### Items from a data source:
────
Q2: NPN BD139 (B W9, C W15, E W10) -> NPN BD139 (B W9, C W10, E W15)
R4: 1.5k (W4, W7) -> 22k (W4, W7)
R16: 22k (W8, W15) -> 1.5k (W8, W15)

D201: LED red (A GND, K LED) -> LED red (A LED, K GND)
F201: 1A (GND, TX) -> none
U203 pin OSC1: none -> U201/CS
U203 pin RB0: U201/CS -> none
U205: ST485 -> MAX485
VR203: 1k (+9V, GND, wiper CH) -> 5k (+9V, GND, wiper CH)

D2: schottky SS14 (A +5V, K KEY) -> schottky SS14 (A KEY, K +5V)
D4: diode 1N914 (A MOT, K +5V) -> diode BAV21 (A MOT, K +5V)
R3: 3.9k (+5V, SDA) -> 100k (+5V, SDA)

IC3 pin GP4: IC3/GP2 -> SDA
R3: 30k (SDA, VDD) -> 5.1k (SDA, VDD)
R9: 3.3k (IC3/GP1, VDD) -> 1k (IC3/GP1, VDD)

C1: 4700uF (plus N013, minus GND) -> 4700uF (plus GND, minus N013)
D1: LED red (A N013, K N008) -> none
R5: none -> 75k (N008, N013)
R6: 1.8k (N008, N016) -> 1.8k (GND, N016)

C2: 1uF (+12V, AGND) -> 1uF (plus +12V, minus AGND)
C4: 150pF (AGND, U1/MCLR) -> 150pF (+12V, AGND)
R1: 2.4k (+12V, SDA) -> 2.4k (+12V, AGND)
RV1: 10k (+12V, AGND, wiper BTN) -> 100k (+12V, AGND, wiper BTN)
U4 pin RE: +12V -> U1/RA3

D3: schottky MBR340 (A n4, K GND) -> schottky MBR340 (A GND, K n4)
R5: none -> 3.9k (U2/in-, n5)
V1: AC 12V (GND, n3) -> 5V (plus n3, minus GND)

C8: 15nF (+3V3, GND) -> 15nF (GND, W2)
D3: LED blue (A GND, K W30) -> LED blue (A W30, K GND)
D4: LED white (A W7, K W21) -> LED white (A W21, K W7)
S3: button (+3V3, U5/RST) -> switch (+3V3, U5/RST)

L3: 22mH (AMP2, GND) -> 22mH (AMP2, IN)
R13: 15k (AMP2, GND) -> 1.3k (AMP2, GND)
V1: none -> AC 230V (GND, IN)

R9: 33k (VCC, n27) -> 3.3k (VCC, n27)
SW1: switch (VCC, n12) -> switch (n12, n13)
────
### TASK BRIEF:
Only those lines of the entries above that run from the line containing "VR203: 1k (+9V, GND, wiper" to the line containing "C2: 1uF (+12V, AGND)", both included, should be transcribed exactly.

### OUTPUT FOR THIS EXERCISE:
VR203: 1k (+9V, GND, wiper CH) -> 5k (+9V, GND, wiper CH)

D2: schottky SS14 (A +5V, K KEY) -> schottky SS14 (A KEY, K +5V)
D4: diode 1N914 (A MOT, K +5V) -> diode BAV21 (A MOT, K +5V)
R3: 3.9k (+5V, SDA) -> 100k (+5V, SDA)

IC3 pin GP4: IC3/GP2 -> SDA
R3: 30k (SDA, VDD) -> 5.1k (SDA, VDD)
R9: 3.3k (IC3/GP1, VDD) -> 1k (IC3/GP1, VDD)

C1: 4700uF (plus N013, minus GND) -> 4700uF (plus GND, minus N013)
D1: LED red (A N013, K N008) -> none
R5: none -> 75k (N008, N013)
R6: 1.8k (N008, N016) -> 1.8k (GND, N016)

C2: 1uF (+12V, AGND) -> 1uF (plus +12V, minus AGND)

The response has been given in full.